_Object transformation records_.
....................

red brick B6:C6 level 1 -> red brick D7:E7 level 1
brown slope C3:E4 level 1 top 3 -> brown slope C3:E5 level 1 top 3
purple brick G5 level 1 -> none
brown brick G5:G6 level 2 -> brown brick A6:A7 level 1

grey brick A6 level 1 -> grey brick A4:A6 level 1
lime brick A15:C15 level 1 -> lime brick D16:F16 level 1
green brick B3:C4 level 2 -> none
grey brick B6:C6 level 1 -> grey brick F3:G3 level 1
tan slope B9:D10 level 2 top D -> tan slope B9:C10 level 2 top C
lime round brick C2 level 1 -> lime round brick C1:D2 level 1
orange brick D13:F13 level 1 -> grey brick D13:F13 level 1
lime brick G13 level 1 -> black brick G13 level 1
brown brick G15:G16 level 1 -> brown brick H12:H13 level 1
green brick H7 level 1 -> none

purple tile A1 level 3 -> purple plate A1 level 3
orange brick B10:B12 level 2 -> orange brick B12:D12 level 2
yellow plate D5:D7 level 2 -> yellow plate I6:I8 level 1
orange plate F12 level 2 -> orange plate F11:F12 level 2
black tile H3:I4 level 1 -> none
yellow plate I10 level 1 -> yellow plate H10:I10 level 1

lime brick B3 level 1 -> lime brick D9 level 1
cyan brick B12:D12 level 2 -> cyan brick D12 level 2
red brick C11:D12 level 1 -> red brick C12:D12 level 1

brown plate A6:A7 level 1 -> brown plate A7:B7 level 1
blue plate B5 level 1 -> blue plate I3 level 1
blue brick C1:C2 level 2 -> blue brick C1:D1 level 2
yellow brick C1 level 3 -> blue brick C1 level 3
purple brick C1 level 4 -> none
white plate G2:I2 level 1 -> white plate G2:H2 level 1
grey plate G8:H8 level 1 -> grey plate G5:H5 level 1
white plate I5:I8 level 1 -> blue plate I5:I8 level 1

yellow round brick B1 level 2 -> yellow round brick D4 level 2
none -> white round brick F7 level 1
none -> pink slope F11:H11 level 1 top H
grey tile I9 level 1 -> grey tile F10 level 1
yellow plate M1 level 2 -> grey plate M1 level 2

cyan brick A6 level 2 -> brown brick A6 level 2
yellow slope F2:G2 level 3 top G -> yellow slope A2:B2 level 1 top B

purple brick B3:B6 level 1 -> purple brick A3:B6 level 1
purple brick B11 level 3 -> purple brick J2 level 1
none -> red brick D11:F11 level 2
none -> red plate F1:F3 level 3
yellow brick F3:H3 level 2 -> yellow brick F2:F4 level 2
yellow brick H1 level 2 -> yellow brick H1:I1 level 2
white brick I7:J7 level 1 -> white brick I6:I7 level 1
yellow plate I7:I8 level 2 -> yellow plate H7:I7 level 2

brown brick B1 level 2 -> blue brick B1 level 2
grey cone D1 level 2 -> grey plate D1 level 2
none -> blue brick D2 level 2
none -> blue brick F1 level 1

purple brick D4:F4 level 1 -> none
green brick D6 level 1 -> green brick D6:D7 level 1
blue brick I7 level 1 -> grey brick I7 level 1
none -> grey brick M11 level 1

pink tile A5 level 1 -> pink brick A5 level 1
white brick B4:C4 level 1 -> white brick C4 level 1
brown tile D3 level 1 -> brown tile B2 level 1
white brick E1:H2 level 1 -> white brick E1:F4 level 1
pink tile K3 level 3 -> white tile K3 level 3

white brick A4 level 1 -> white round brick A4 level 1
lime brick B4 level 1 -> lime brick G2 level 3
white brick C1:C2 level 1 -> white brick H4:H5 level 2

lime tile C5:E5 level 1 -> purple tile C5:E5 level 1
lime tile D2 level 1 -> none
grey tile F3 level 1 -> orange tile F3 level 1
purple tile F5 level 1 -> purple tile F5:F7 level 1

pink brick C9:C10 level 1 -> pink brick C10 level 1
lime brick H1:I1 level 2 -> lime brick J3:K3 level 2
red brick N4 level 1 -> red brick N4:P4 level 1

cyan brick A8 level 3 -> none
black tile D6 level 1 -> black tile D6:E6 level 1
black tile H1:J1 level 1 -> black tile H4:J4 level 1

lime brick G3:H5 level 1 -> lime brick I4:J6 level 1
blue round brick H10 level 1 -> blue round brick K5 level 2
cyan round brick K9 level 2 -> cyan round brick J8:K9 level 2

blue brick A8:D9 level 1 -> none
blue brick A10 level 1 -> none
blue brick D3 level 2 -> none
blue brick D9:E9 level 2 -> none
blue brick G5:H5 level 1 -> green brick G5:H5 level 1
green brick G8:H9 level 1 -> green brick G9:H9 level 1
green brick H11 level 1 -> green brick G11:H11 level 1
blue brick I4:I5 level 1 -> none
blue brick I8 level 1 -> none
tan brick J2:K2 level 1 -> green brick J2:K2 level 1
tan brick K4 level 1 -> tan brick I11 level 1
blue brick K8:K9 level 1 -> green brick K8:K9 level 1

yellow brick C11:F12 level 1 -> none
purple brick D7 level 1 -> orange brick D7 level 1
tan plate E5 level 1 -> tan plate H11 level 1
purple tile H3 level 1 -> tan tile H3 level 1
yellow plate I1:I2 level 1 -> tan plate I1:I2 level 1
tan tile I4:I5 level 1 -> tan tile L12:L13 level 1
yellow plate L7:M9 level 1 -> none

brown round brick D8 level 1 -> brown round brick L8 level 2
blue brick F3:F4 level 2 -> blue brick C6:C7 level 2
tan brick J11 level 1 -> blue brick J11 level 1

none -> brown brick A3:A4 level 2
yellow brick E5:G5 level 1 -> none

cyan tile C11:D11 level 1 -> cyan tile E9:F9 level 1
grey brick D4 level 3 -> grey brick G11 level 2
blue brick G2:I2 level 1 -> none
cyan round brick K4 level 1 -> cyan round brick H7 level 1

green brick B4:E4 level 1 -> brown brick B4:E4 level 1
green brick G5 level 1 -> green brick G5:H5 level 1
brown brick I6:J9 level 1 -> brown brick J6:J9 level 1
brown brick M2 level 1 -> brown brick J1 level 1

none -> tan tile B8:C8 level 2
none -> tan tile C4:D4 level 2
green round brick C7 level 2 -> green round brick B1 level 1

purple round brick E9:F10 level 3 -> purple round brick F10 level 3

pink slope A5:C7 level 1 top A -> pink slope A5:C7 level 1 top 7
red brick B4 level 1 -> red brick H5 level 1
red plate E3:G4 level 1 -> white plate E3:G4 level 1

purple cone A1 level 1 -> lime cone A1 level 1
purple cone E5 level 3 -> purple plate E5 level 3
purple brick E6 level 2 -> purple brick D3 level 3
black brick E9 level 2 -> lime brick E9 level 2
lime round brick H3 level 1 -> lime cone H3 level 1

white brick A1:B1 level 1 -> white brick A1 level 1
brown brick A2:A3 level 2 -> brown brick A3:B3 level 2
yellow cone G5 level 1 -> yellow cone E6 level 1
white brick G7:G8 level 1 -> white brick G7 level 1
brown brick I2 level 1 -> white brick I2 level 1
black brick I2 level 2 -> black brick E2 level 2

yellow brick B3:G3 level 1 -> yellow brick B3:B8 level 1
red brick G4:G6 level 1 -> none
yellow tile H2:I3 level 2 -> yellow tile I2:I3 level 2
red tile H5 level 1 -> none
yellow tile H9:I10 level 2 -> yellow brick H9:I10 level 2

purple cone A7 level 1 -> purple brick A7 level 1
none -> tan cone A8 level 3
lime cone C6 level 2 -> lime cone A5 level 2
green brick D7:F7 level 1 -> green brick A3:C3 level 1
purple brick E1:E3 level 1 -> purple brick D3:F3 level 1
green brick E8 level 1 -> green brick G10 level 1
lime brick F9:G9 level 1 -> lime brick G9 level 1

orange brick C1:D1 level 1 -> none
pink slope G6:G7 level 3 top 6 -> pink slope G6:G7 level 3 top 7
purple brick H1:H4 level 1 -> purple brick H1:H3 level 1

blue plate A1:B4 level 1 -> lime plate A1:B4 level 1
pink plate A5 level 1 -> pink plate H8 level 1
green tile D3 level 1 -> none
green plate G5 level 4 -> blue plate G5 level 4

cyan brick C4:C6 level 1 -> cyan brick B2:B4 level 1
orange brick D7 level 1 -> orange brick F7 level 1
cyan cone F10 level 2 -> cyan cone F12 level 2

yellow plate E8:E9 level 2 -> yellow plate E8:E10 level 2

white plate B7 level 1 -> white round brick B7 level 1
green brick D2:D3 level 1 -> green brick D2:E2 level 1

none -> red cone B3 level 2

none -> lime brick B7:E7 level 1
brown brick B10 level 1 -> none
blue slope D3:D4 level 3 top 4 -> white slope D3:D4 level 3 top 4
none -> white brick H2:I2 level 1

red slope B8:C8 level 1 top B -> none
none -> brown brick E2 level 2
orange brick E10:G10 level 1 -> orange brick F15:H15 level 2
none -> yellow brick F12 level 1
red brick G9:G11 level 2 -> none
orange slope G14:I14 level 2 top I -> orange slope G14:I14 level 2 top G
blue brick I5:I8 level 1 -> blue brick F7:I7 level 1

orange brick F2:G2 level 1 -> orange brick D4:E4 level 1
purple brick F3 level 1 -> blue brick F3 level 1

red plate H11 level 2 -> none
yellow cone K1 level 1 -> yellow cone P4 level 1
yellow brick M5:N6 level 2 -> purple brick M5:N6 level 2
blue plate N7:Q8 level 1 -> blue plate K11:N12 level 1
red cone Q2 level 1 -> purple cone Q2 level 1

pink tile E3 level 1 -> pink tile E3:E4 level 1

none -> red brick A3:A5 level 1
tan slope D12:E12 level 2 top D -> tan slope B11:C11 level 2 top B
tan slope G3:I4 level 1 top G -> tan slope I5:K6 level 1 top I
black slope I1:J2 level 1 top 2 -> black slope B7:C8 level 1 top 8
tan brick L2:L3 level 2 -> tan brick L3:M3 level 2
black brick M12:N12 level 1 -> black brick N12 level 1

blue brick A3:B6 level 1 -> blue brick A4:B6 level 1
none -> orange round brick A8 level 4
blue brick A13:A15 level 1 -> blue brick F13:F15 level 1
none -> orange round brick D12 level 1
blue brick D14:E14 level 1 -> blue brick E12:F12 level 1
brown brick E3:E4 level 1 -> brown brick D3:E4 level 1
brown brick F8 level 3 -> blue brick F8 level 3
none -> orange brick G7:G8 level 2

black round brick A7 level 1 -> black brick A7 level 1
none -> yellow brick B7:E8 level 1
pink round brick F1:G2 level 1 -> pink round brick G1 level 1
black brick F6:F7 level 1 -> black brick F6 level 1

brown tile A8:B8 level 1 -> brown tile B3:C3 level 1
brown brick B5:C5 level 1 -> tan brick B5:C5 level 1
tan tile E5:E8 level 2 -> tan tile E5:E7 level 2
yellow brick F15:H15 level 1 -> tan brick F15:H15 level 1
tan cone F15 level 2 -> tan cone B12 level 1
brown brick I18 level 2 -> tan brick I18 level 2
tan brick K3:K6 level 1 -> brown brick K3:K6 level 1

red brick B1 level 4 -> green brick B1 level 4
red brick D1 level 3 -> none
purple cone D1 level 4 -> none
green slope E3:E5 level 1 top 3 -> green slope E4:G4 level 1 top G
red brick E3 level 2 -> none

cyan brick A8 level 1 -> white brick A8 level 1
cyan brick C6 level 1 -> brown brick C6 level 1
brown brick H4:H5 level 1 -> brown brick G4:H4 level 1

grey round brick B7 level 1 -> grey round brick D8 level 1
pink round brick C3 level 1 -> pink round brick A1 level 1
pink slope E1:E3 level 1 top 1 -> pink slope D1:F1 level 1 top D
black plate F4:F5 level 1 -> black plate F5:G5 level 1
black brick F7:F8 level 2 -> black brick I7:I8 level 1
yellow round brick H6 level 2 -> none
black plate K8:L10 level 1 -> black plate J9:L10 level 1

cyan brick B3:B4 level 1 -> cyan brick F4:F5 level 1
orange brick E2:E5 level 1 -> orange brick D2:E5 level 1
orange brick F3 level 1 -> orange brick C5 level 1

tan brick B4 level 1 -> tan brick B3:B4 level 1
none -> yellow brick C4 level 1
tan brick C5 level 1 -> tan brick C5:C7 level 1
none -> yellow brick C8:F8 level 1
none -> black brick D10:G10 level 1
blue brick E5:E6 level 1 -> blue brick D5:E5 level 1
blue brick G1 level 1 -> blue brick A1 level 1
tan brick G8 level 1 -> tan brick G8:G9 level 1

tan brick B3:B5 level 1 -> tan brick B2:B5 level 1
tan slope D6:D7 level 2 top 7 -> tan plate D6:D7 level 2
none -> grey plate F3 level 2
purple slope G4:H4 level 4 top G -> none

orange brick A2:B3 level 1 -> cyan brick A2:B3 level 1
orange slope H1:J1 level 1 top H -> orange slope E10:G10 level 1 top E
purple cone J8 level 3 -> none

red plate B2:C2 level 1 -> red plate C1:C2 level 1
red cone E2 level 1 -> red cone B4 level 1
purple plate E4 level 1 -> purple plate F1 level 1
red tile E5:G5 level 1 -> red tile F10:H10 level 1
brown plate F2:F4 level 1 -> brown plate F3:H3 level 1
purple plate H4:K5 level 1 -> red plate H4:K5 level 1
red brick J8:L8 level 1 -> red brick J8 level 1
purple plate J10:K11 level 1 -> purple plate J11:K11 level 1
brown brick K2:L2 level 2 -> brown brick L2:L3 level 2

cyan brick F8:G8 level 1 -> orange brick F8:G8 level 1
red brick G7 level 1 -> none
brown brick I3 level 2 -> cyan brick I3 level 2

....................

_Exercise prompt_. With the line that has "purple cone E5" as the first and the line that has "white brick A1:B1" as the last, repeat exactly that run of lines above and no more.

_Written response_.
purple cone E5 level 3 -> purple plate E5 level 3
purple brick E6 level 2 -> purple brick D3 level 3
black brick E9 level 2 -> lime brick E9 level 2
lime round brick H3 level 1 -> lime cone H3 level 1

white brick A1:B1 level 1 -> white brick A1 level 1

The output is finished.